BEGIN Exercise input

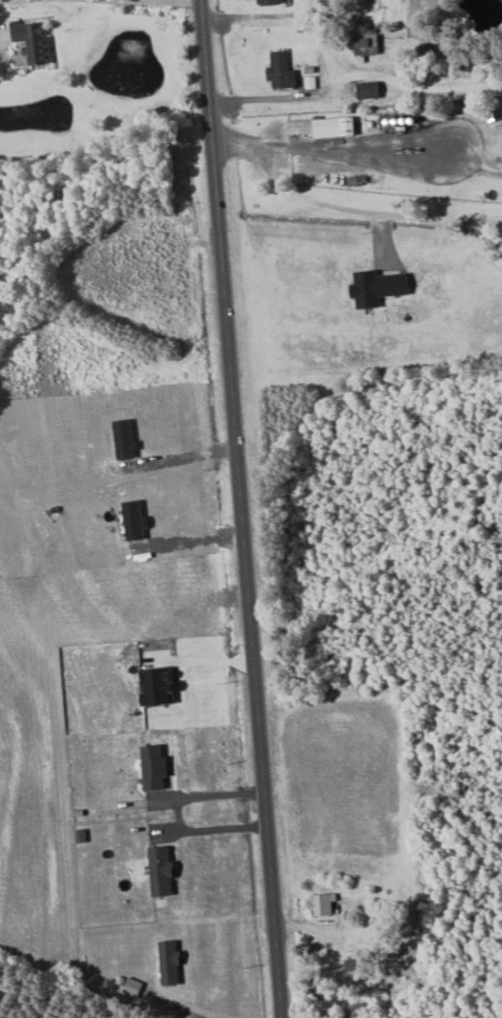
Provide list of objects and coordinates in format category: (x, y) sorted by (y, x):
road: (161, 1)
building: (272, 2)
building: (35, 40)
building: (368, 47)
road: (353, 68)
building: (283, 70)
building: (372, 90)
building: (327, 127)
building: (359, 181)
road: (340, 207)
building: (381, 288)
road: (242, 508)
building: (164, 685)
building: (158, 767)
road: (217, 827)
building: (164, 871)
building: (324, 904)
building: (172, 963)
road: (192, 1012)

END Exercise input

Requirement
After removing the pictures, transcribe the listing above exactly.

Result of the task
Provide list of objects and coordinates in format category: (x, y) sorted by (y, x):
road: (161, 1)
building: (272, 2)
building: (35, 40)
building: (368, 47)
road: (353, 68)
building: (283, 70)
building: (372, 90)
building: (327, 127)
building: (359, 181)
road: (340, 207)
building: (381, 288)
road: (242, 508)
building: (164, 685)
building: (158, 767)
road: (217, 827)
building: (164, 871)
building: (324, 904)
building: (172, 963)
road: (192, 1012)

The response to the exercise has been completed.